● What to produce: Find the lines of data that contain the string "none", then list them.
** Opening Dataset records block **
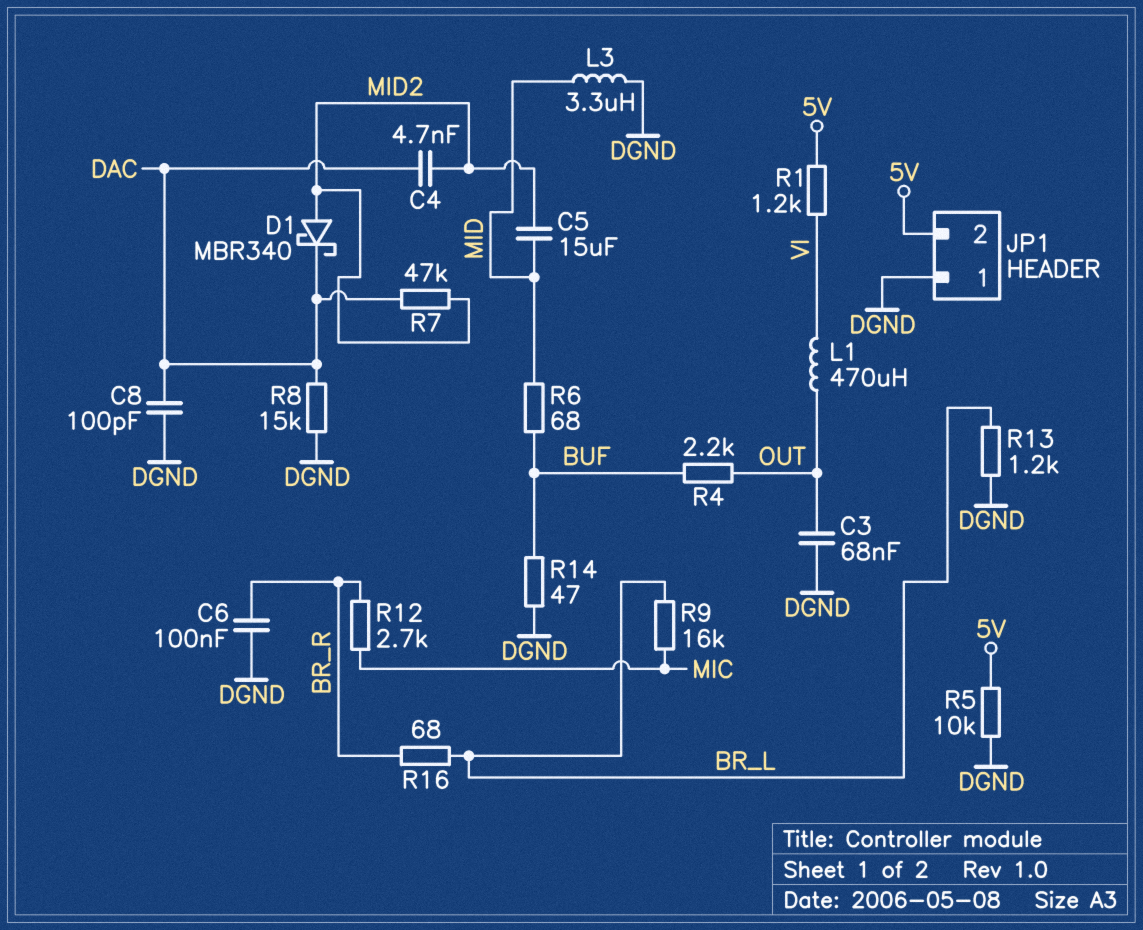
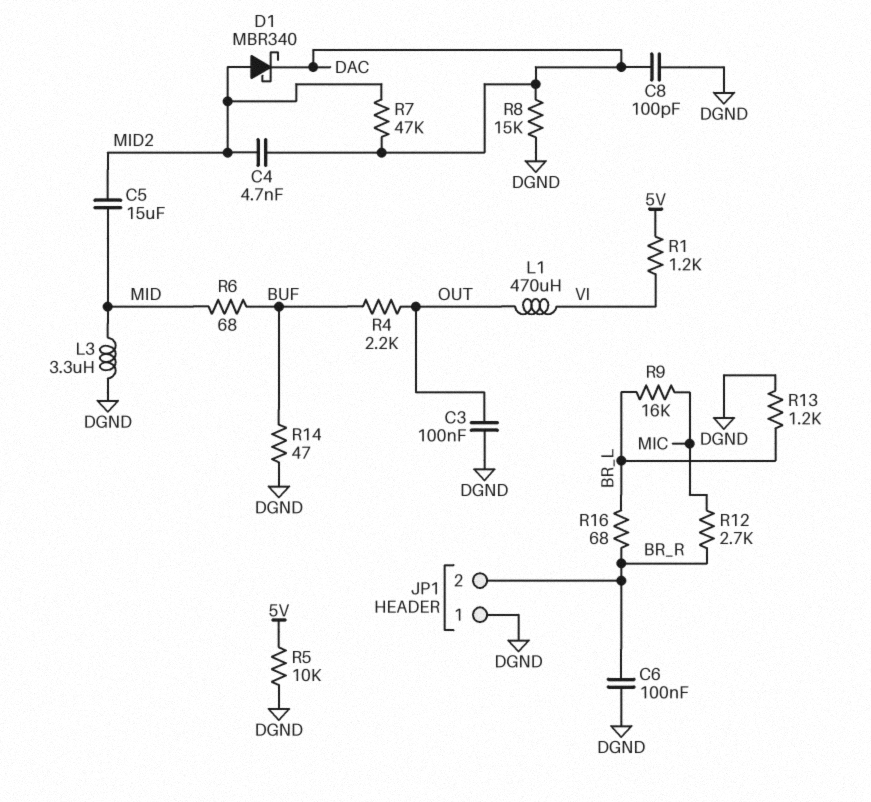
C3: 68nF (DGND, OUT) -> 100nF (DGND, OUT)
JP1 pin 2: 5V -> BR_R

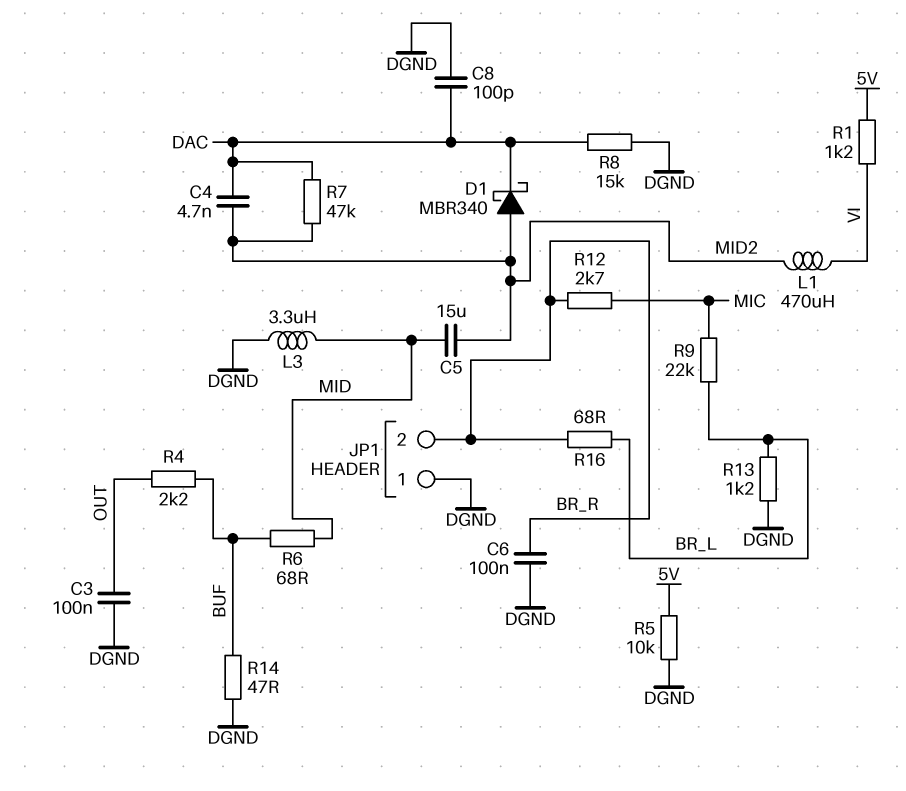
L1: 470uH (OUT, VI) -> 470uH (MID2, VI)
R9: 16k (BR_L, MIC) -> 22k (BR_L, MIC)

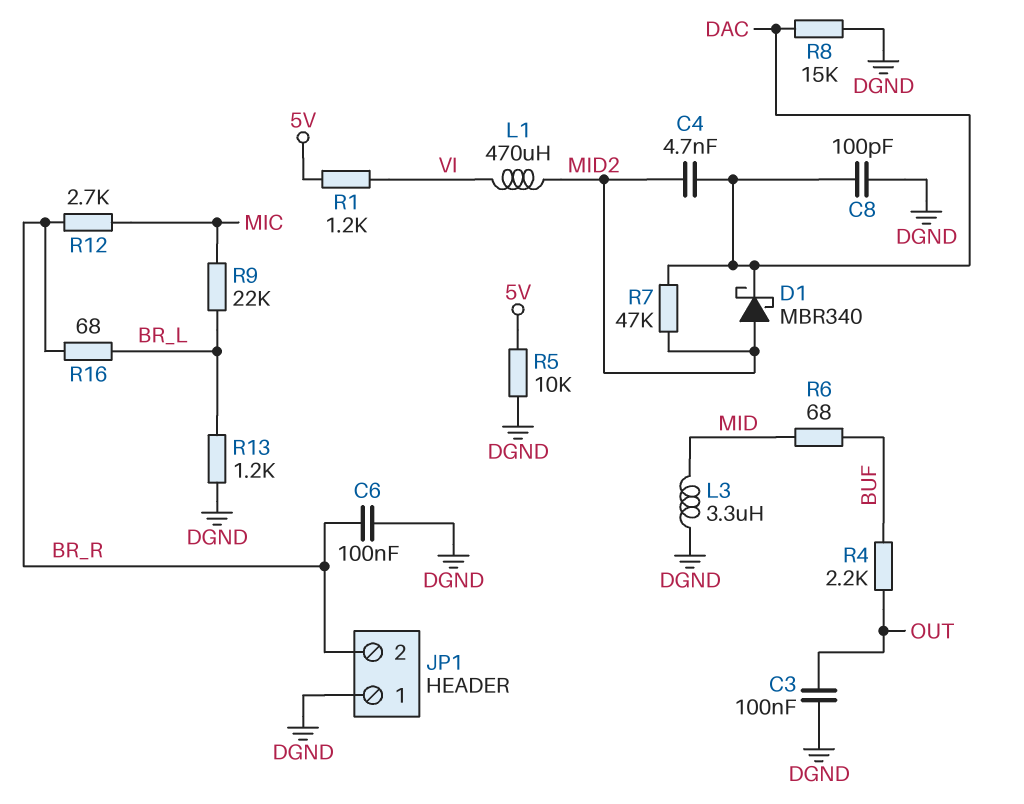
C5: 15uF (MID, MID2) -> none
R14: 47 (BUF, DGND) -> none

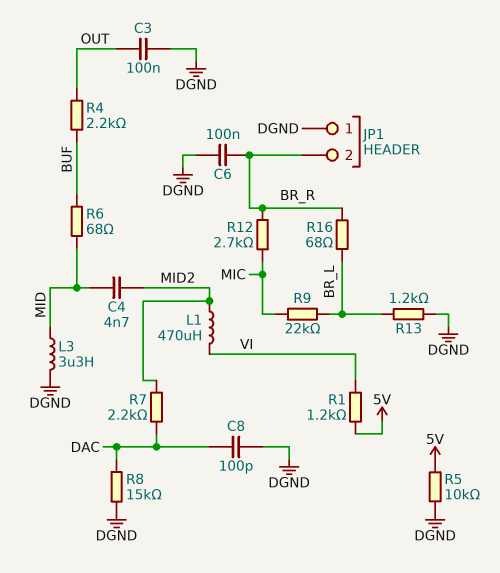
C4: 4.7nF (DAC, MID2) -> 4.7nF (MID, MID2)
D1: schottky MBR340 (A MID2, K DAC) -> none
R7: 47k (DAC, MID2) -> 2.2k (DAC, MID2)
** Closing Dataset records block **
● Output for this exercise:
C5: 15uF (MID, MID2) -> none
R14: 47 (BUF, DGND) -> none
D1: schottky MBR340 (A MID2, K DAC) -> none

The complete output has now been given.